> [WHAT THE EXERCISE ASKS]:
Locate every line in the records that contains the string "instrumentName" and copy those lines.

> [DATA EXTRACT]:
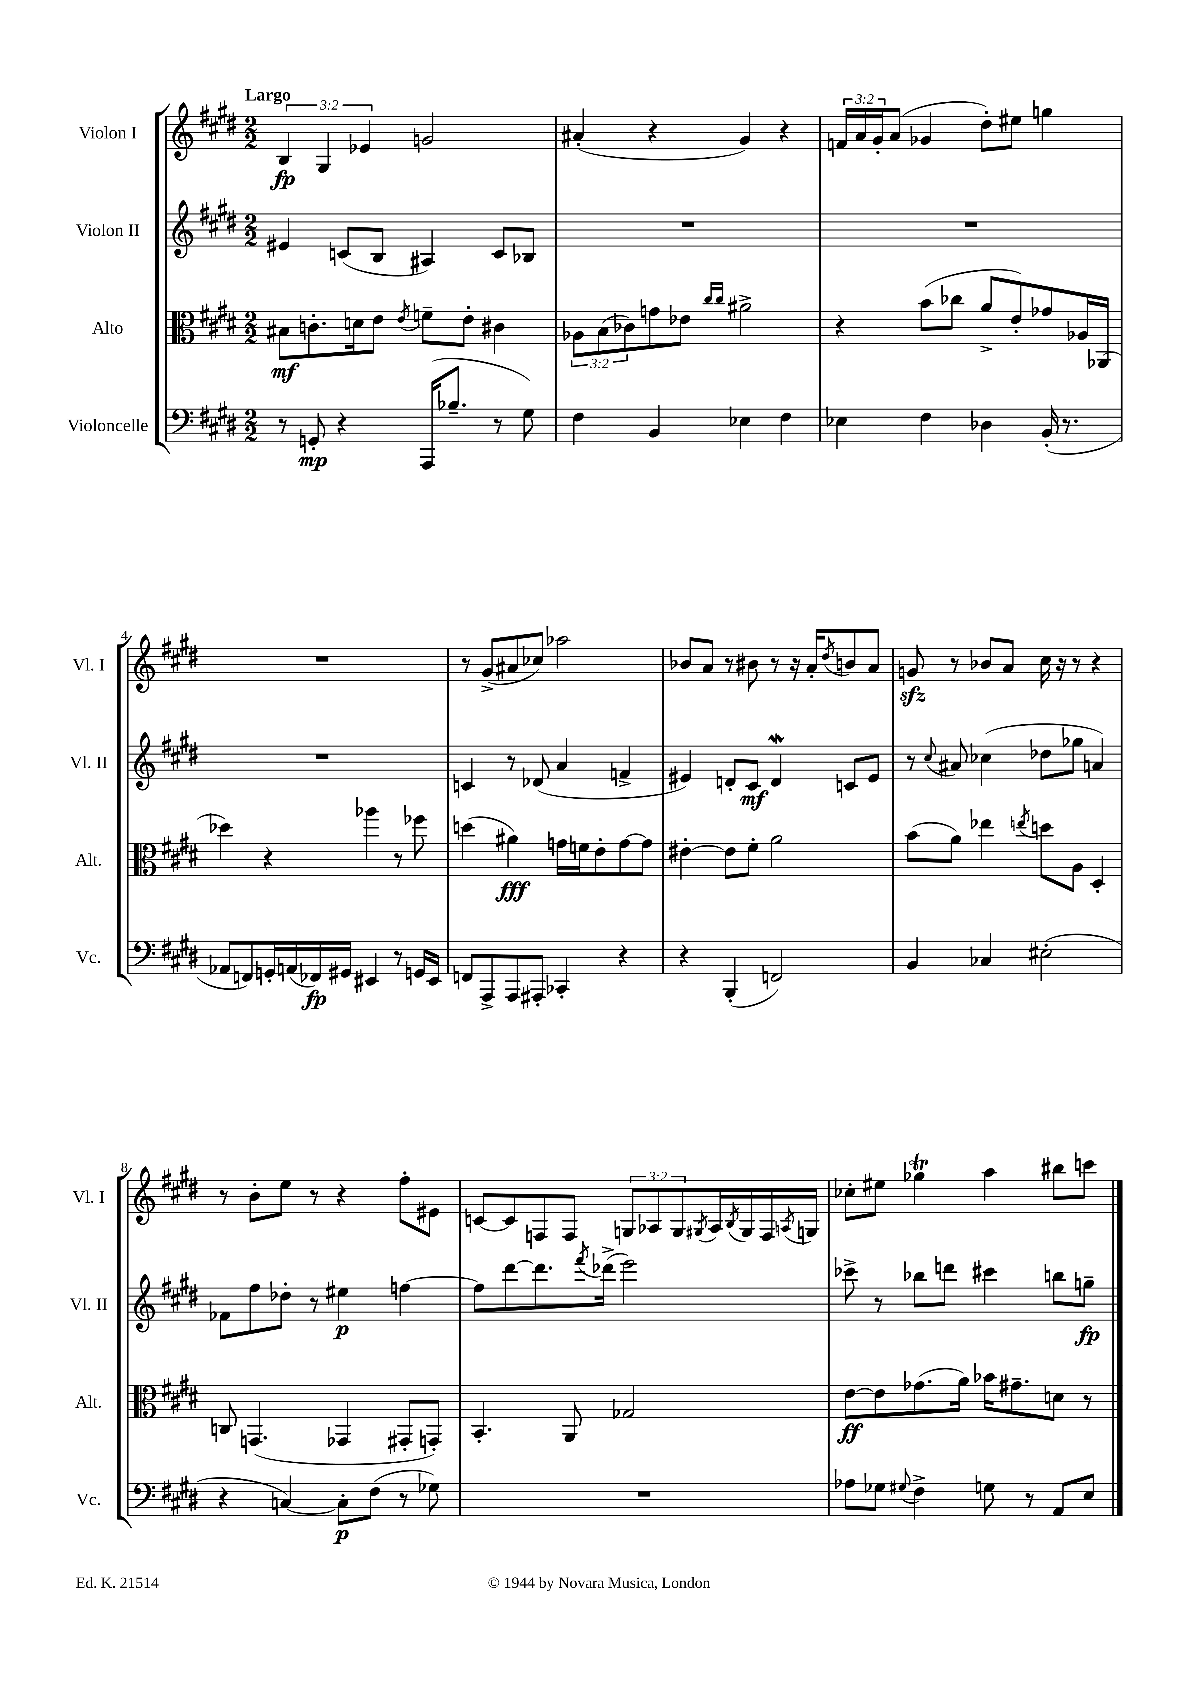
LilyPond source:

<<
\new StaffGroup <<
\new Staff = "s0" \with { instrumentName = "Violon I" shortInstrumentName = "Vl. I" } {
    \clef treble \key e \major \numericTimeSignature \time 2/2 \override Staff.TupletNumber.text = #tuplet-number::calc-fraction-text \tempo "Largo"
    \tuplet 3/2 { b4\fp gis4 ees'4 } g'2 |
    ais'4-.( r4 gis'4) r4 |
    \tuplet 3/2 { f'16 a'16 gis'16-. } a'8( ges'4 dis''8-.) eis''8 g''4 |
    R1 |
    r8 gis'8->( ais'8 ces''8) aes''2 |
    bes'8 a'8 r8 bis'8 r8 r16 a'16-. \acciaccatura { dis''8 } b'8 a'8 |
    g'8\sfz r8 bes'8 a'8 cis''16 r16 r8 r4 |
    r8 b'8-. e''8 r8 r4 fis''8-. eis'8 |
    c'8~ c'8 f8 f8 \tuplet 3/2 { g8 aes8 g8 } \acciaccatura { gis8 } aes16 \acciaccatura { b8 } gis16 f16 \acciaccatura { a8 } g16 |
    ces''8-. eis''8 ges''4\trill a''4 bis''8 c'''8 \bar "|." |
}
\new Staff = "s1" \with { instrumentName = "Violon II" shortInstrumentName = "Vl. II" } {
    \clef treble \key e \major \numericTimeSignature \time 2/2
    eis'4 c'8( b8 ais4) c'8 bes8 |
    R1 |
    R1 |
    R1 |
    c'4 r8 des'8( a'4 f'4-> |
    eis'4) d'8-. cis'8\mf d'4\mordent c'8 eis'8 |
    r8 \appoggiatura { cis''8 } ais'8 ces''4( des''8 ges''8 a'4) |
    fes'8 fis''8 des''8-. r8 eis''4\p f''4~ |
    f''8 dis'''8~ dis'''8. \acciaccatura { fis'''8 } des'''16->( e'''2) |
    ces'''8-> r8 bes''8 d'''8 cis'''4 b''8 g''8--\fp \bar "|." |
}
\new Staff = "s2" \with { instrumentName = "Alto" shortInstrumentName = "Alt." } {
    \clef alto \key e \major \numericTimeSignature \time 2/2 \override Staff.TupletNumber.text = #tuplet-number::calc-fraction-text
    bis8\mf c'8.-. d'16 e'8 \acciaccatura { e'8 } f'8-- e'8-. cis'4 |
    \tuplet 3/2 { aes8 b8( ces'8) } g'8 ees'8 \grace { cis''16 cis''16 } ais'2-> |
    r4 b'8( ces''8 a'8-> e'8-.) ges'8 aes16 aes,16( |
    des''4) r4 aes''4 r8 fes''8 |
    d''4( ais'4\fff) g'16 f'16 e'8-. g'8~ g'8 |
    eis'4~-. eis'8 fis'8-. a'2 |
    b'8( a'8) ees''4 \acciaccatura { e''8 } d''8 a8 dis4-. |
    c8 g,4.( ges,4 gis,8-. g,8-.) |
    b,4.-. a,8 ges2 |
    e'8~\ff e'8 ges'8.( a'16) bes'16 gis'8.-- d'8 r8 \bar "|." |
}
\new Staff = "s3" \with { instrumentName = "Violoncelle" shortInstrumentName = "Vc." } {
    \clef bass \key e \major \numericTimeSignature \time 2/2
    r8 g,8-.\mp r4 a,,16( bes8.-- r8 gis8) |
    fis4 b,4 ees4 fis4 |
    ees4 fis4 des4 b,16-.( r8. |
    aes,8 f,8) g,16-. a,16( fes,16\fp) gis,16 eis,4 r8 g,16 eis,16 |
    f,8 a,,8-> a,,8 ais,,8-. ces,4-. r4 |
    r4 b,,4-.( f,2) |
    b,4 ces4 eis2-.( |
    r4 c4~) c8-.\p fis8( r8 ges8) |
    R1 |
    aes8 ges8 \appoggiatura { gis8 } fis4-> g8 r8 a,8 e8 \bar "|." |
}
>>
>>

> [REPLY TO THE TASK]:
\new Staff = "s0" \with { instrumentName = "Violon I" shortInstrumentName = "Vl. I" } {
\new Staff = "s1" \with { instrumentName = "Violon II" shortInstrumentName = "Vl. II" } {
\new Staff = "s2" \with { instrumentName = "Alto" shortInstrumentName = "Alt." } {
\new Staff = "s3" \with { instrumentName = "Violoncelle" shortInstrumentName = "Vc." } {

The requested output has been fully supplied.